Data records —
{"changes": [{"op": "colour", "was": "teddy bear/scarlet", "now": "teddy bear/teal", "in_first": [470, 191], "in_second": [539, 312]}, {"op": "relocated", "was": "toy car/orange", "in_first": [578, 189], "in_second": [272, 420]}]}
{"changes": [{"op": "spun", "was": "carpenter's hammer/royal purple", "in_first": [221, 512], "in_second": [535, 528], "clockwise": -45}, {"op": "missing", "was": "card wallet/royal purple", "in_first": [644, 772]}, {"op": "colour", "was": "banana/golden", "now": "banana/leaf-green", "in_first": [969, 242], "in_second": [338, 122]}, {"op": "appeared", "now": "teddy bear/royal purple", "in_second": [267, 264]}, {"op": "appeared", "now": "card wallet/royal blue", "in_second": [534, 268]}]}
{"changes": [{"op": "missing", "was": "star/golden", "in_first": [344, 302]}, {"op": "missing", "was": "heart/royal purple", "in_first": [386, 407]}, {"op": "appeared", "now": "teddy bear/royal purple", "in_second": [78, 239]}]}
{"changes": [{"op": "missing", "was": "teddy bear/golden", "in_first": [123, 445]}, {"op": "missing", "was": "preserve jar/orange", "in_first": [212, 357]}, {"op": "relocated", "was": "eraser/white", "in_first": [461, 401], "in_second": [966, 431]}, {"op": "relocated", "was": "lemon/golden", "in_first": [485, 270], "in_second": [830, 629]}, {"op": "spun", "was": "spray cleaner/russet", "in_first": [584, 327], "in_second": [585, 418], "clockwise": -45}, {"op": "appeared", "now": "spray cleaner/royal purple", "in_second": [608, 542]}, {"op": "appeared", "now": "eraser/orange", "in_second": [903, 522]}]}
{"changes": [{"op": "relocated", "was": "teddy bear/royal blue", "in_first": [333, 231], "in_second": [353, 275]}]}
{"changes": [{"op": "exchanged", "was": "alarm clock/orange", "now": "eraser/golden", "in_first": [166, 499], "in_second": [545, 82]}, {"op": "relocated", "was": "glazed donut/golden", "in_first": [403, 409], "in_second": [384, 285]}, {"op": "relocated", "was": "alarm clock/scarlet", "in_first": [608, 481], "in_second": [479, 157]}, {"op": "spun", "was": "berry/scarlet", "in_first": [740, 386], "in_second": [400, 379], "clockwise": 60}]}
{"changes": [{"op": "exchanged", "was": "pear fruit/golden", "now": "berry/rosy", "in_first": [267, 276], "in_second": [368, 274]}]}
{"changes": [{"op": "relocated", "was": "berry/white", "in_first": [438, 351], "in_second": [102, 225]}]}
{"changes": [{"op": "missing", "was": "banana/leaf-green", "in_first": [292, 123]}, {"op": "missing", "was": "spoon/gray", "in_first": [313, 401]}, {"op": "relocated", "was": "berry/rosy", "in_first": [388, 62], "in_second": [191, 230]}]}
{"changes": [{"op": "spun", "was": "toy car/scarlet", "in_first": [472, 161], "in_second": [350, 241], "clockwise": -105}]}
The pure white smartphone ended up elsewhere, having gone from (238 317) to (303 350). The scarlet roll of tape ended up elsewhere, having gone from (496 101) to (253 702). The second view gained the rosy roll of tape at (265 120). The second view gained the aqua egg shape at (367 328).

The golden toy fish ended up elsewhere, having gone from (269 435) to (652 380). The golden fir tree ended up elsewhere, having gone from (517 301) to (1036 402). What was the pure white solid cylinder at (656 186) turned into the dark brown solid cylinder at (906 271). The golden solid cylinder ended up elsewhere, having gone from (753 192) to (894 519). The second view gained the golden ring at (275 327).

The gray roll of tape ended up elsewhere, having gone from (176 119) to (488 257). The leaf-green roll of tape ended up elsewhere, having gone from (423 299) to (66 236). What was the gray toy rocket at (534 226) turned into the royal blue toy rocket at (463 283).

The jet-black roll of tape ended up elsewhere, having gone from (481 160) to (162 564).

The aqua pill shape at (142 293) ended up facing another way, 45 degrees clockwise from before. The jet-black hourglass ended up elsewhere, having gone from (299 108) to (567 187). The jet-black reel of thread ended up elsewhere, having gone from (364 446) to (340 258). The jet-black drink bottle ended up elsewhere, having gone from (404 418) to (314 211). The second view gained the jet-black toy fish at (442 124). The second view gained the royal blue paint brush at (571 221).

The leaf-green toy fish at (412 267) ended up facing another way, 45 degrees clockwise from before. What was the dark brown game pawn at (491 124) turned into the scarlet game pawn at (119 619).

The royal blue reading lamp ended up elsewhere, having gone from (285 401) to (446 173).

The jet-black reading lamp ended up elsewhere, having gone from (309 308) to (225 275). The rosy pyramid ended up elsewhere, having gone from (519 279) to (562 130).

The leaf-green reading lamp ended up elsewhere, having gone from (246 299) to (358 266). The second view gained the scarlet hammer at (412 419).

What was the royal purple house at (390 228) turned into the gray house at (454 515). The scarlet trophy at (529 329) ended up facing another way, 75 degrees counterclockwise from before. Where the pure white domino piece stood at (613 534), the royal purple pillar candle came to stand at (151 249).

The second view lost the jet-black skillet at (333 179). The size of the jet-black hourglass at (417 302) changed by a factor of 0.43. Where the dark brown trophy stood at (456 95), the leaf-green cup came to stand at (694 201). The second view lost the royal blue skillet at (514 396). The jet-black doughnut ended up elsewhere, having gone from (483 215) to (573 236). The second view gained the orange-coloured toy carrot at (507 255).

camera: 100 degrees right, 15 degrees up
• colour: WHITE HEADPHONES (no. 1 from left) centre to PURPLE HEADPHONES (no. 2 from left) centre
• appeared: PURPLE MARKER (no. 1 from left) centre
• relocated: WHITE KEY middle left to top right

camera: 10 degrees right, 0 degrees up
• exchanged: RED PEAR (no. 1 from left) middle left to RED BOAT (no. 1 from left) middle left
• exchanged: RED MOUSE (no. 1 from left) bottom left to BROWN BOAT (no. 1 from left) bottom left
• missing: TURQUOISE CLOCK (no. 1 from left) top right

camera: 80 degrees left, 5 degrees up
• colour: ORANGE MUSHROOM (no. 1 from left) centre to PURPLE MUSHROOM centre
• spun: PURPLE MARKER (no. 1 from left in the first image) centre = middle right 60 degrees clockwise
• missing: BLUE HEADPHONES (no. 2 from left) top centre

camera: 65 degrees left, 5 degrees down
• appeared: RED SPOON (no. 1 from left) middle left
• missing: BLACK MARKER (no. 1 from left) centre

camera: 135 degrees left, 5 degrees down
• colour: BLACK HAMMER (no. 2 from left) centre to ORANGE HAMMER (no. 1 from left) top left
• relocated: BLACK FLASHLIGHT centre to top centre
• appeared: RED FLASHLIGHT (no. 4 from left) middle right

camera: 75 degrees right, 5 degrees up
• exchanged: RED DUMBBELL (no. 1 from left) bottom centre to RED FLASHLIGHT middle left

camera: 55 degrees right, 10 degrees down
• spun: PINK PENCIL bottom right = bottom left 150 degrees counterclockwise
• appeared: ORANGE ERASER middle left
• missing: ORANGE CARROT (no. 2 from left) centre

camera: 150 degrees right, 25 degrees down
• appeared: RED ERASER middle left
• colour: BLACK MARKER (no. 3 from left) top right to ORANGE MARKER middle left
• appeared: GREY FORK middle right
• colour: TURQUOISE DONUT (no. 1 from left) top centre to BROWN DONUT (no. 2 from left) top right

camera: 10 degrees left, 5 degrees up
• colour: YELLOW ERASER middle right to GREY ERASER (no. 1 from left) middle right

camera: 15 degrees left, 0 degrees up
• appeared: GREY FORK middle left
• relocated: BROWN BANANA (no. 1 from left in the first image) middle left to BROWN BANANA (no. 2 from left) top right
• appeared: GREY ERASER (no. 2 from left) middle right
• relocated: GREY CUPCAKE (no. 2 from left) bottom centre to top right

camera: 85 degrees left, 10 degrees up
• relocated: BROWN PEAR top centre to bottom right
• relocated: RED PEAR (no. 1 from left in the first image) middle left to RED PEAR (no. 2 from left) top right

Aim of the exercise — Among the lines above, return those that contain the string "counterclockwise".

Your solution —
What was the royal purple house at (390 228) turned into the gray house at (454 515). The scarlet trophy at (529 329) ended up facing another way, 75 degrees counterclockwise from before. Where the pure white domino piece stood at (613 534), the royal purple pillar candle came to stand at (151 249).
• spun: PINK PENCIL bottom right = bottom left 150 degrees counterclockwise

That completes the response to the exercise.